▶ Required work
Write out every line from the listing below where the string "brick" is found.

▶ Exercise input

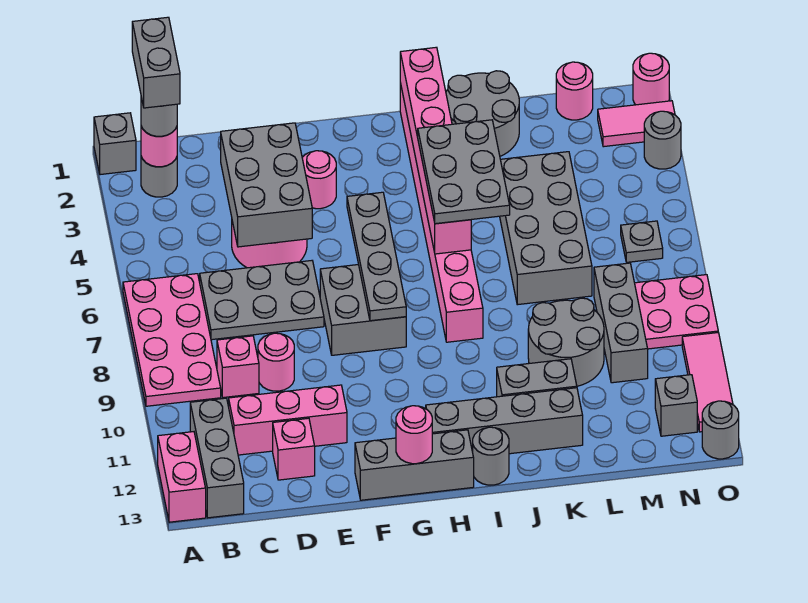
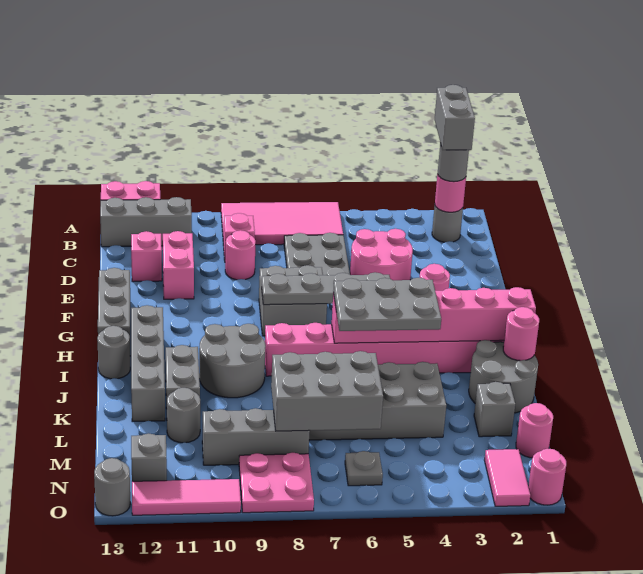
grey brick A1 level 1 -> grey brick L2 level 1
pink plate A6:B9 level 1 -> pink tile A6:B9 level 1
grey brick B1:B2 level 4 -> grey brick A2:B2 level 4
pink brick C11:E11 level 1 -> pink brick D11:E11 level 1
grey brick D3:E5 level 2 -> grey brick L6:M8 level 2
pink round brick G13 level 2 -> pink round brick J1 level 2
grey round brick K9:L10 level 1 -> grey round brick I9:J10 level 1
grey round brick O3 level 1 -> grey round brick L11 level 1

▶ Answer to the problem
grey brick A1 level 1 -> grey brick L2 level 1
grey brick B1:B2 level 4 -> grey brick A2:B2 level 4
pink brick C11:E11 level 1 -> pink brick D11:E11 level 1
grey brick D3:E5 level 2 -> grey brick L6:M8 level 2
pink round brick G13 level 2 -> pink round brick J1 level 2
grey round brick K9:L10 level 1 -> grey round brick I9:J10 level 1
grey round brick O3 level 1 -> grey round brick L11 level 1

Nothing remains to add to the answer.